What is expected: Search the entries below for the word "rotated" and copy each line that has it.
** Opening Dataset extract block **
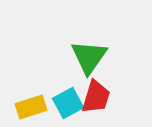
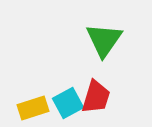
green triangle: moved 15 px right, 17 px up
yellow rectangle: moved 2 px right, 1 px down
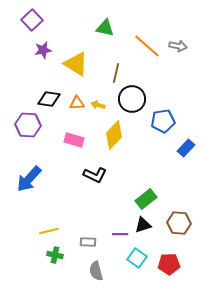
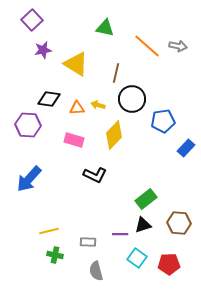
orange triangle: moved 5 px down
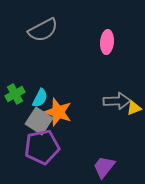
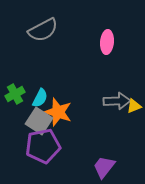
yellow triangle: moved 2 px up
purple pentagon: moved 1 px right, 1 px up
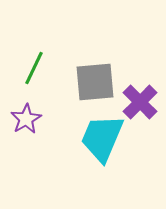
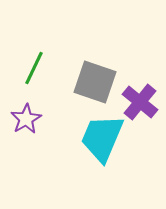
gray square: rotated 24 degrees clockwise
purple cross: rotated 6 degrees counterclockwise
** Closing Dataset extract block **
Answer to this problem:
gray square: rotated 24 degrees clockwise
purple cross: rotated 6 degrees counterclockwise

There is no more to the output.